** Opening THE DATA block **

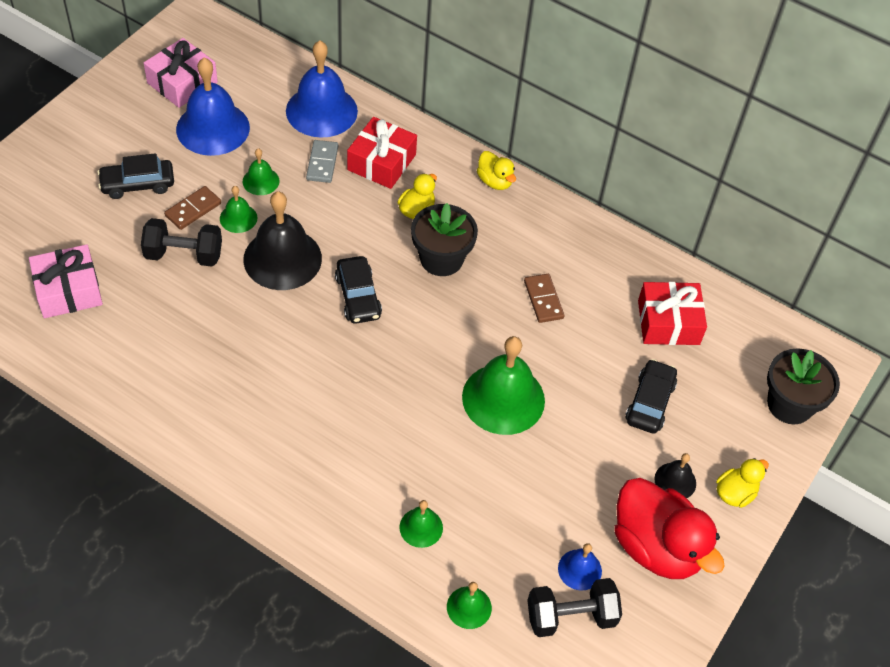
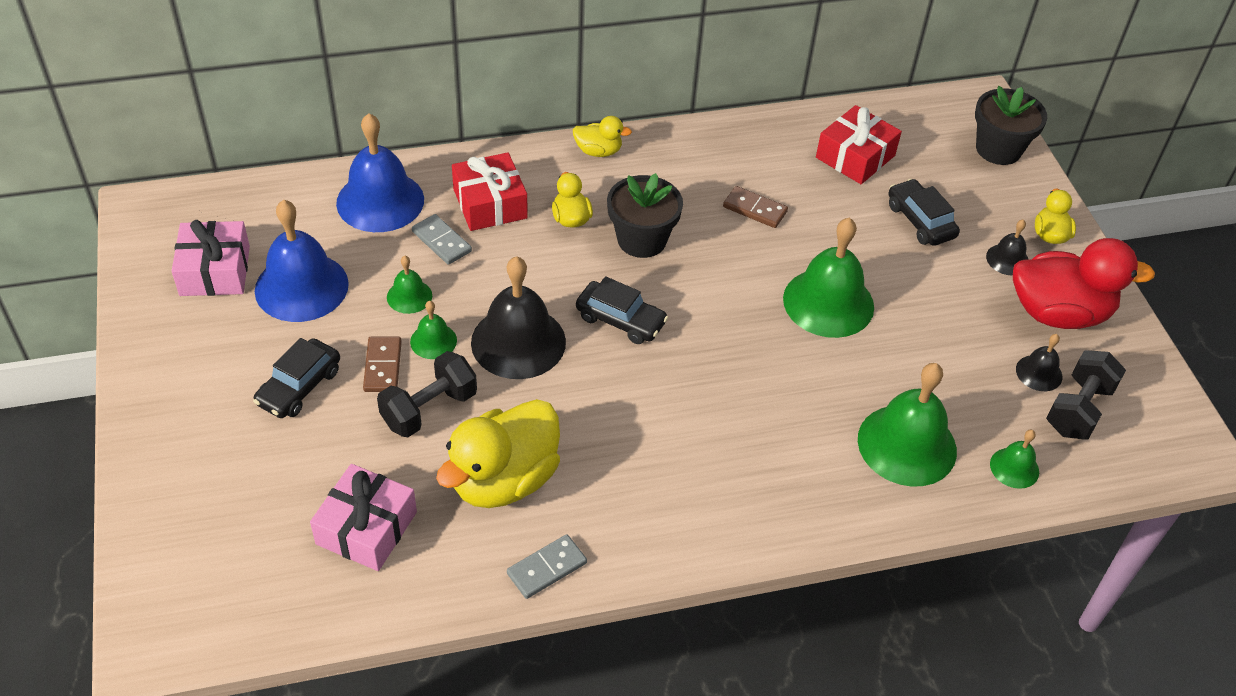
camera: 45 degrees left, 5 degrees down
(122, 397) = (546, 568): none -> grey domino
(167, 329) = (504, 480): none -> yellow duck
(421, 527) = (907, 445): green bell -> green bell, size x2.04
(579, 569) = (1039, 373): blue bell -> black bell

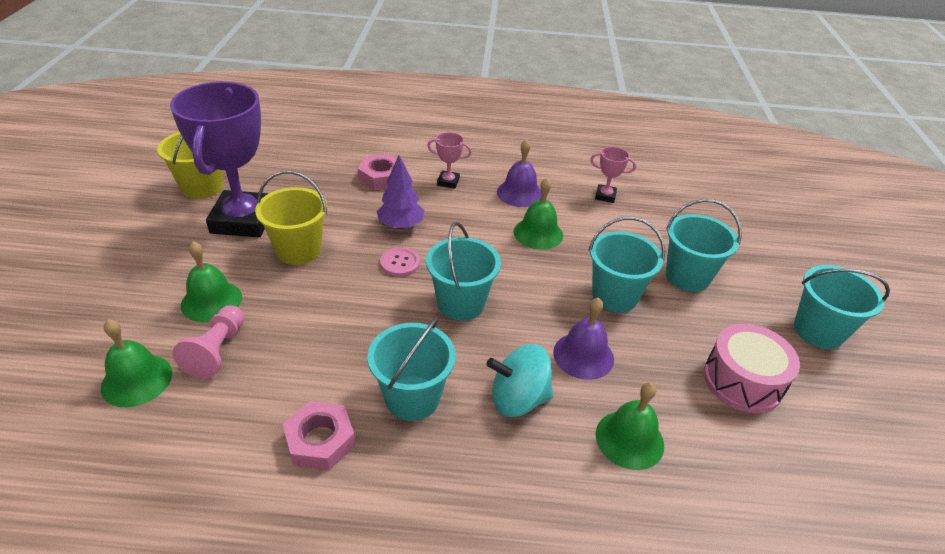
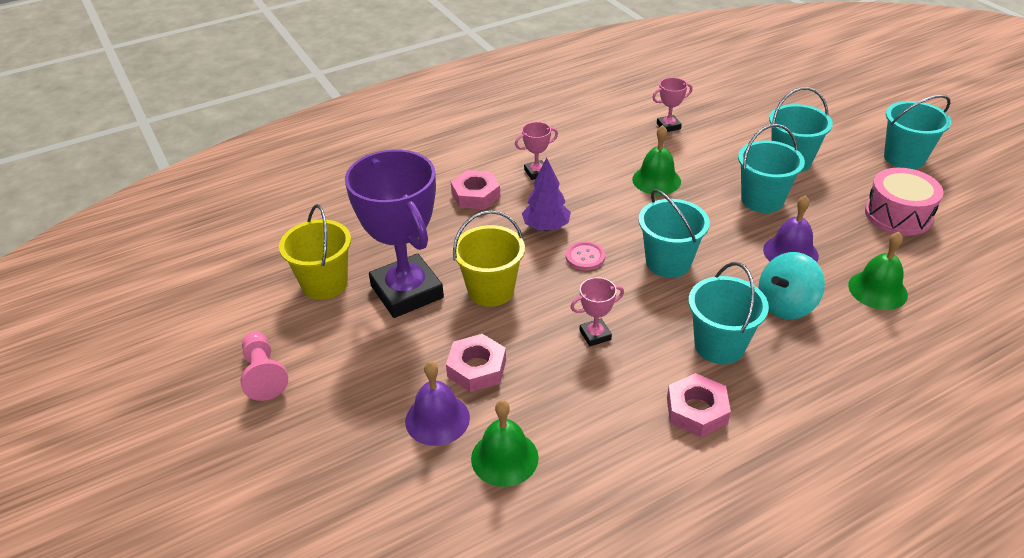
camera: 30 degrees left, 0 degrees up
(211, 301) = (476, 368): green bell -> pink nut
(217, 351) = (536, 400): pink pawn -> pink pawn (264, 375)
(326, 327) = (595, 335): none -> pink trophy
(519, 193) = (603, 154): purple bell -> purple bell (437, 419)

** Closing THE DATA block **

WHAT YOU NEED TO DO
I'd like every record transcribed exactly, with no pictures carried over.

SOLUTION FOR THIS PROBLEM
camera: 45 degrees left, 5 degrees down
(122, 397) = (546, 568): none -> grey domino
(167, 329) = (504, 480): none -> yellow duck
(421, 527) = (907, 445): green bell -> green bell, size x2.04
(579, 569) = (1039, 373): blue bell -> black bell

camera: 30 degrees left, 0 degrees up
(211, 301) = (476, 368): green bell -> pink nut
(217, 351) = (536, 400): pink pawn -> pink pawn (264, 375)
(326, 327) = (595, 335): none -> pink trophy
(519, 193) = (603, 154): purple bell -> purple bell (437, 419)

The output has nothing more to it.